### YOUR OBJECTIVE:
Starting at the line that contains "blue cutting board: 9 -> 6", output each line through the end of the data exactly, and nothing more.

Before-and-after object listings:
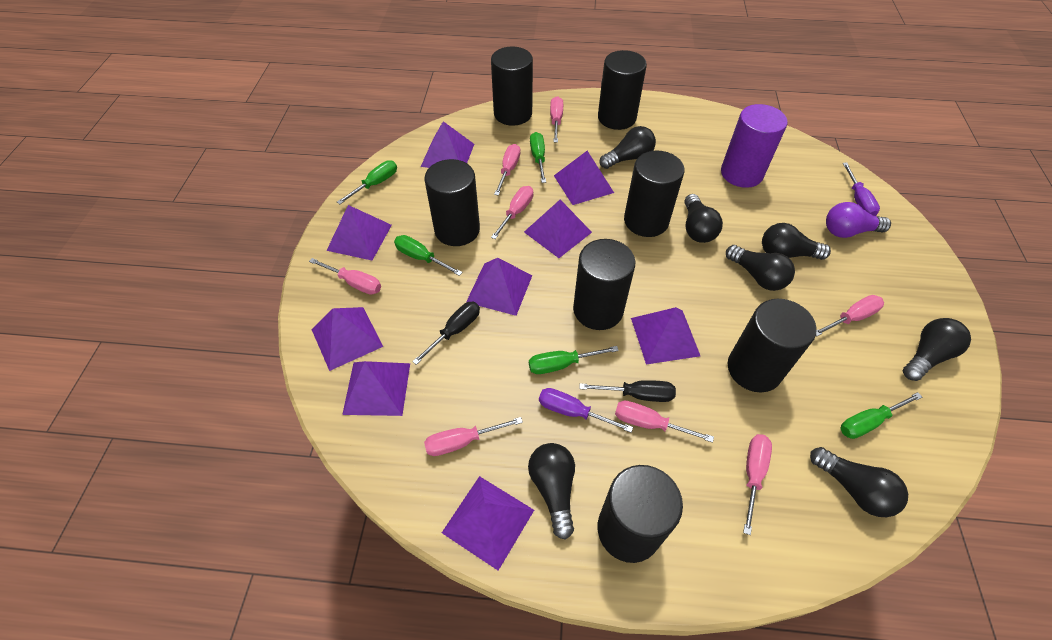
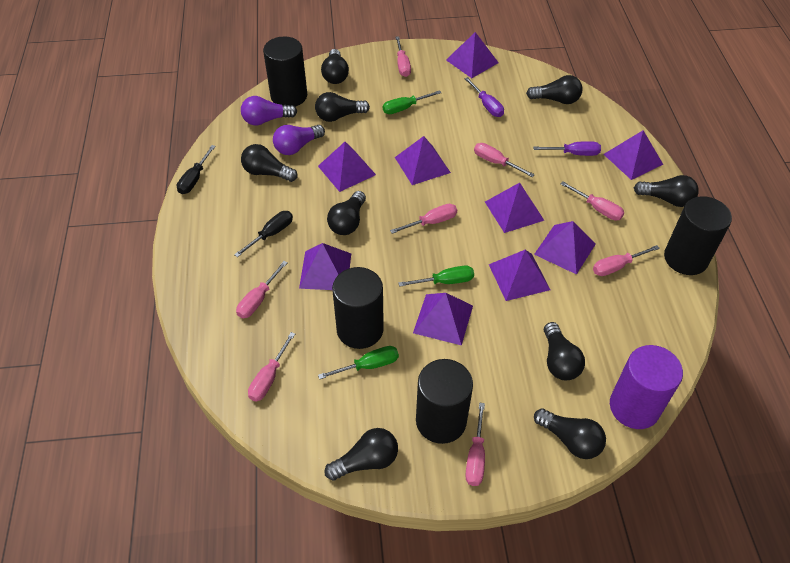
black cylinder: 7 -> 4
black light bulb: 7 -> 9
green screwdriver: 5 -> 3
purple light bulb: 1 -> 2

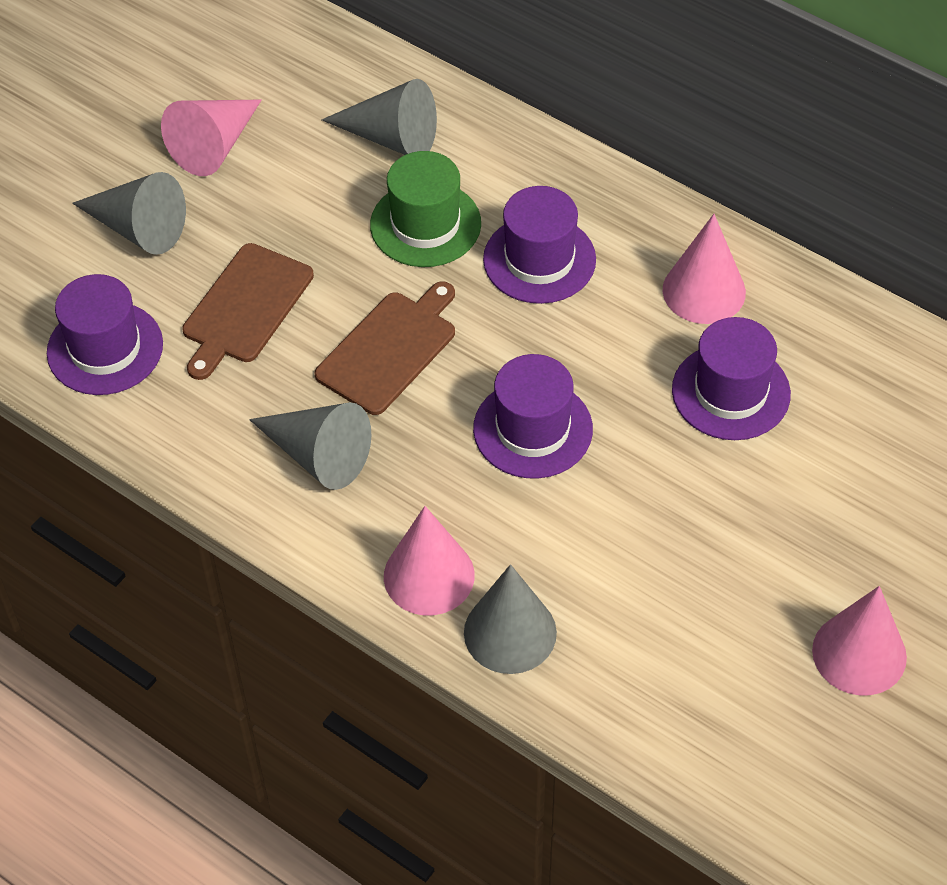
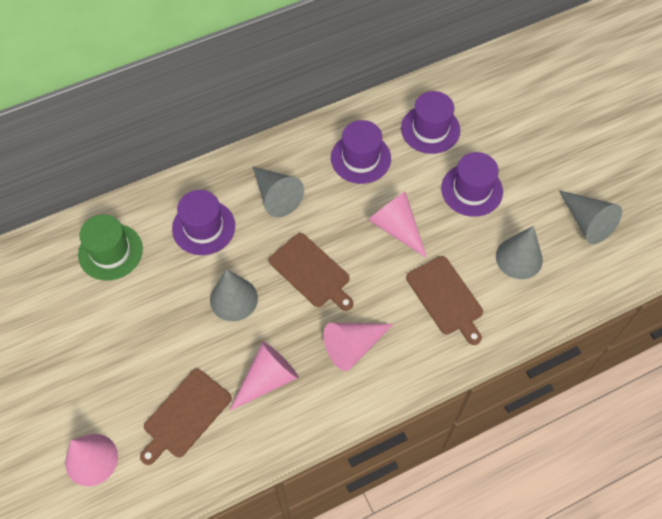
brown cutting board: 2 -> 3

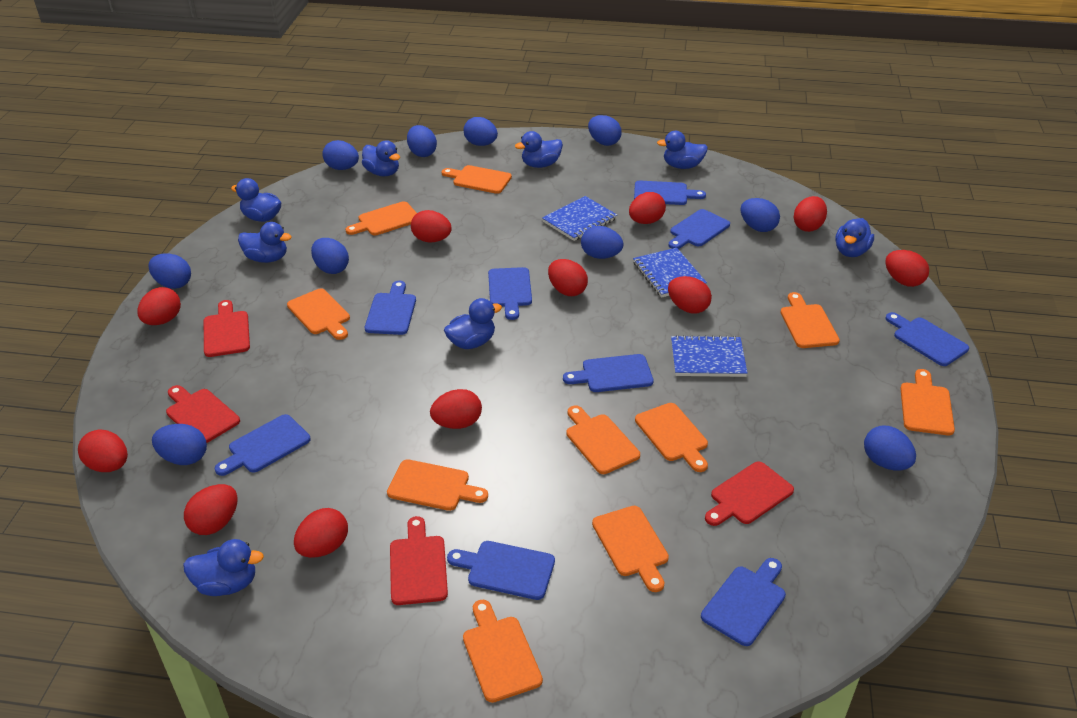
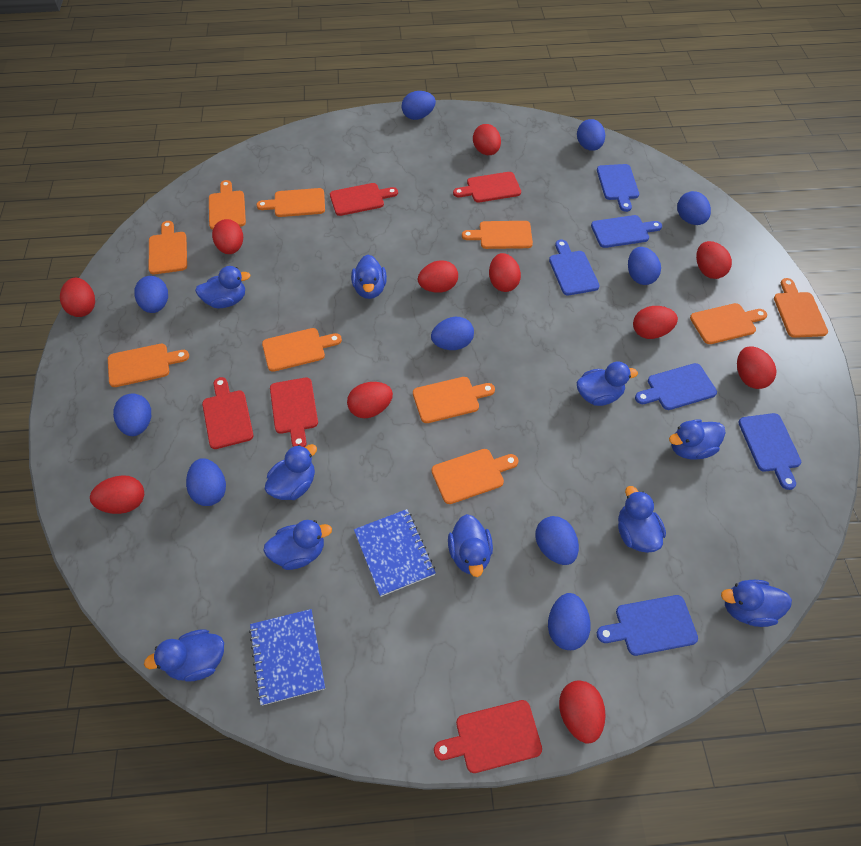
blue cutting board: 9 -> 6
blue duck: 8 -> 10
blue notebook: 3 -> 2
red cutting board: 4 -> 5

### ANSWER TO THIS EXERCISE:
blue cutting board: 9 -> 6
blue duck: 8 -> 10
blue notebook: 3 -> 2
red cutting board: 4 -> 5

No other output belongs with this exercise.